Directions for this task
Go through the entries below and print, exactly, the lines starting at the one with "orange eraser: 3 -> 0" and ending at the one with "yellow banana: 5 -> 9", keeping both ends and no others.

Records shown
================================
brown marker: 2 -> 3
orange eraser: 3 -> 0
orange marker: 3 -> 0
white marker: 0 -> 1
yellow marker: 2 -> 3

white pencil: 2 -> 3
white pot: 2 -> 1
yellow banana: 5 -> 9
================================
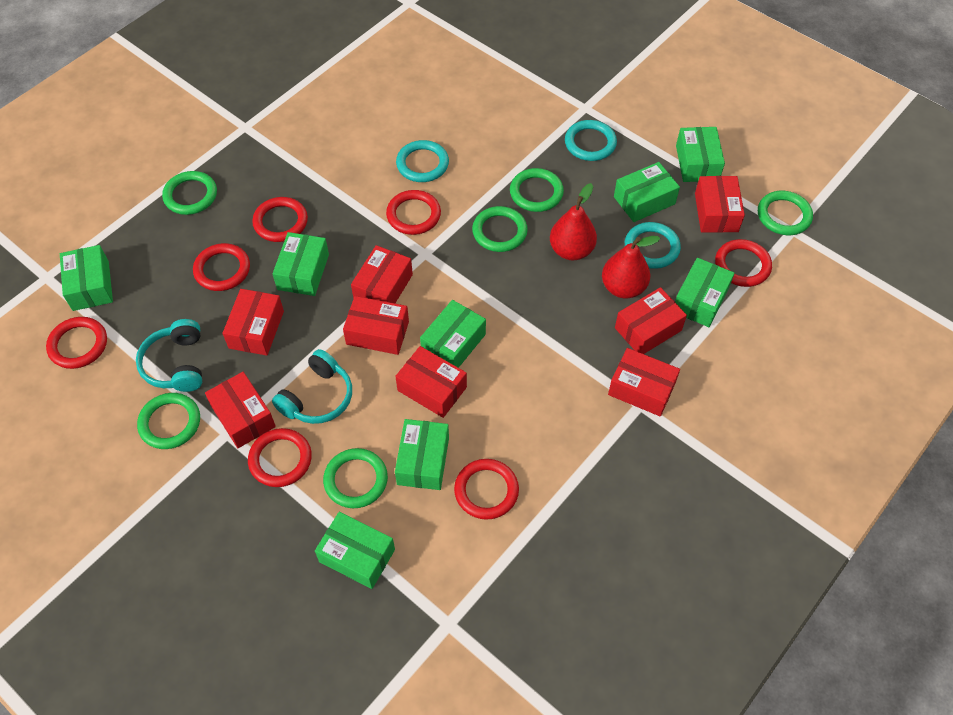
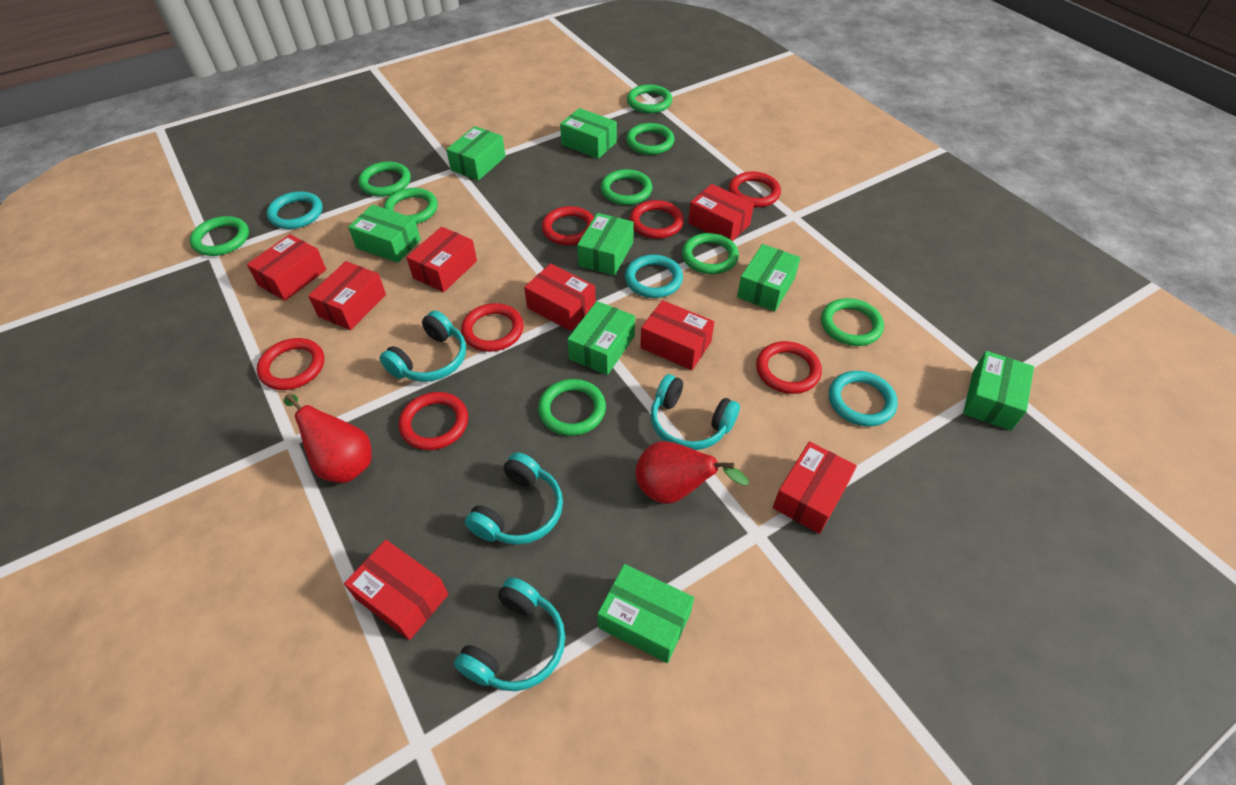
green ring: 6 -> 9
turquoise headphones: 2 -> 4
================================
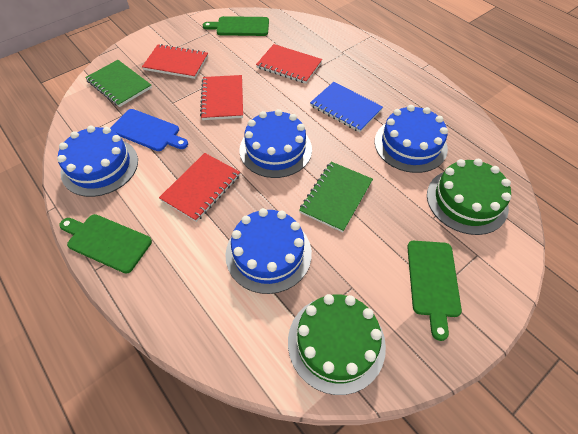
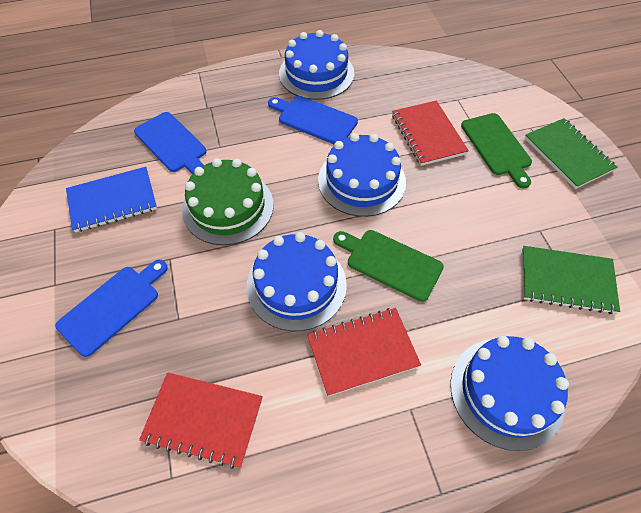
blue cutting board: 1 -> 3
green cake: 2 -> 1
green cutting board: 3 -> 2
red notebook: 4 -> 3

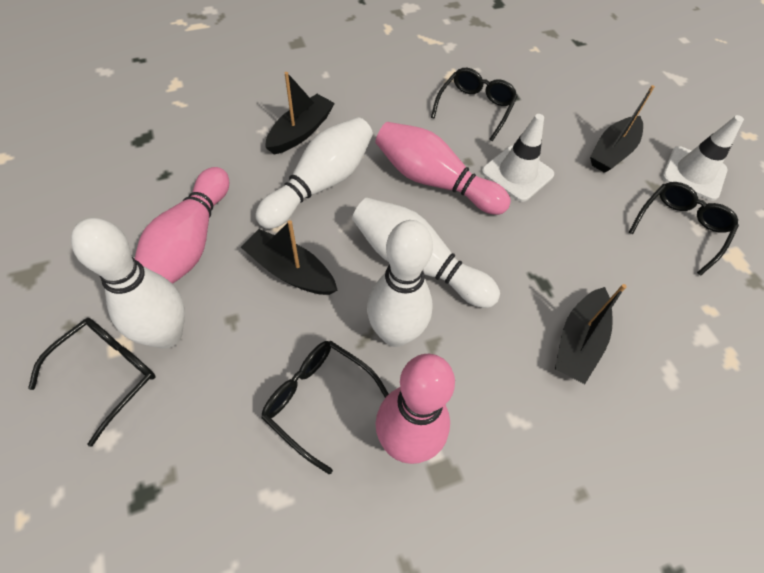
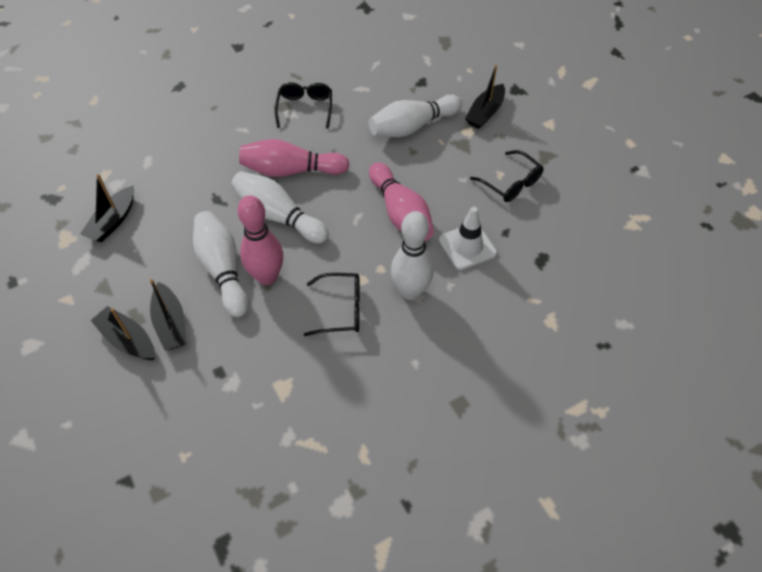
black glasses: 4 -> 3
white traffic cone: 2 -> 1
================================
Task answer
orange eraser: 3 -> 0
orange marker: 3 -> 0
white marker: 0 -> 1
yellow marker: 2 -> 3

white pencil: 2 -> 3
white pot: 2 -> 1
yellow banana: 5 -> 9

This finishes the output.